◆ Goal of the exercise: Below is a block of records. Copy every line in it that contains the word "cabinet".

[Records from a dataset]
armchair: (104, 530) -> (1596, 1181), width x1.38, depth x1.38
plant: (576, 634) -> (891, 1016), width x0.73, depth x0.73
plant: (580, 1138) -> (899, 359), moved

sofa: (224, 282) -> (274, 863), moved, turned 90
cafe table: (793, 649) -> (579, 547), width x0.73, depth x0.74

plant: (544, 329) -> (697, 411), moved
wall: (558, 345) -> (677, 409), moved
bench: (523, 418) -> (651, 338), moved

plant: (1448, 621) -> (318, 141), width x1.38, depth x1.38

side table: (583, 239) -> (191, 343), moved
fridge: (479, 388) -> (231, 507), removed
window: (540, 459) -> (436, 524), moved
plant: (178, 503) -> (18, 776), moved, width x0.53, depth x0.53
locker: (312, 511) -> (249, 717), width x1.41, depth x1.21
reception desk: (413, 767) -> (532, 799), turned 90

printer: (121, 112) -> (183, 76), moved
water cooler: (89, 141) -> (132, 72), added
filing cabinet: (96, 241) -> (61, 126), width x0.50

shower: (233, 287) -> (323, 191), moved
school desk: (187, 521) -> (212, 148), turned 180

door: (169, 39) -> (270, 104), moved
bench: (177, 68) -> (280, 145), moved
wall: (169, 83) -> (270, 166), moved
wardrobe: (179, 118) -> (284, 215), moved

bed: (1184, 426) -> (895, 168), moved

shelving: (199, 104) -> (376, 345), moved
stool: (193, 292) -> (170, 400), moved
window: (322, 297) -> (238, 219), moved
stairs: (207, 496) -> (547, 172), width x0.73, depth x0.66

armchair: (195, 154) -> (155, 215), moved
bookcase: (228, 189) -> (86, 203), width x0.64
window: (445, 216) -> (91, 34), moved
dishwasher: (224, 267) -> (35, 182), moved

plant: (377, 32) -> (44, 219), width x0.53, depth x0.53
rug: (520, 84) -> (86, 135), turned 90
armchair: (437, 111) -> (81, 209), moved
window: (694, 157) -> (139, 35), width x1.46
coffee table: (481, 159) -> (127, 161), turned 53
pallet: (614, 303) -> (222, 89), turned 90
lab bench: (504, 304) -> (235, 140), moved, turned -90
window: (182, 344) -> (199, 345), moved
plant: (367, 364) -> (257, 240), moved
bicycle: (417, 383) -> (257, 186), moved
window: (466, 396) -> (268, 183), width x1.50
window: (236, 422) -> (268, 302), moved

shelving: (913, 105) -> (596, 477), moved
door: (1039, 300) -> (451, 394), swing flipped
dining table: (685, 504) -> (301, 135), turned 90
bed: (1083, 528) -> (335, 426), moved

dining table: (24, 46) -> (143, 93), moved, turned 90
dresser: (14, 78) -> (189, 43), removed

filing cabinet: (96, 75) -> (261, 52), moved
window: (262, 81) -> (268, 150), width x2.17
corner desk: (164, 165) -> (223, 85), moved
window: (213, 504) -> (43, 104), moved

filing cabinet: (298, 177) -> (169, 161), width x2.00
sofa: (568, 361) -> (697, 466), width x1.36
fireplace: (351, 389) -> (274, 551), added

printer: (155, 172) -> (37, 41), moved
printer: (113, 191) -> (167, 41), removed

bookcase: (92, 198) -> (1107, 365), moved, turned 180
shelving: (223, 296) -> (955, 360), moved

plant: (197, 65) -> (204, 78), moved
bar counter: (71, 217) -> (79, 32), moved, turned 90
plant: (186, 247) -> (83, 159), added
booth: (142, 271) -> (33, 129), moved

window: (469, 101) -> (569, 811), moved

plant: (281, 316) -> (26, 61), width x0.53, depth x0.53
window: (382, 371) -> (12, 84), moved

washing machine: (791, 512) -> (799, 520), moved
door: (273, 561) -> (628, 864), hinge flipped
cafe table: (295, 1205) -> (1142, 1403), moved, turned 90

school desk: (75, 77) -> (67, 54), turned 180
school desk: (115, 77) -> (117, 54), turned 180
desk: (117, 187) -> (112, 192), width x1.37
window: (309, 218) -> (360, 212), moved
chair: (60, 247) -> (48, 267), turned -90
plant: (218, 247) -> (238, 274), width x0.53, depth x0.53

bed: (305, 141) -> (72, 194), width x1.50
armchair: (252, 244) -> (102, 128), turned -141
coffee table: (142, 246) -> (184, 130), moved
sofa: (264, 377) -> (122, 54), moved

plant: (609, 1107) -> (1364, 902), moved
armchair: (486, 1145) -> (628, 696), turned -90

◆ Answer to this problem:
filing cabinet: (96, 241) -> (61, 126), width x0.50
filing cabinet: (96, 75) -> (261, 52), moved
filing cabinet: (298, 177) -> (169, 161), width x2.00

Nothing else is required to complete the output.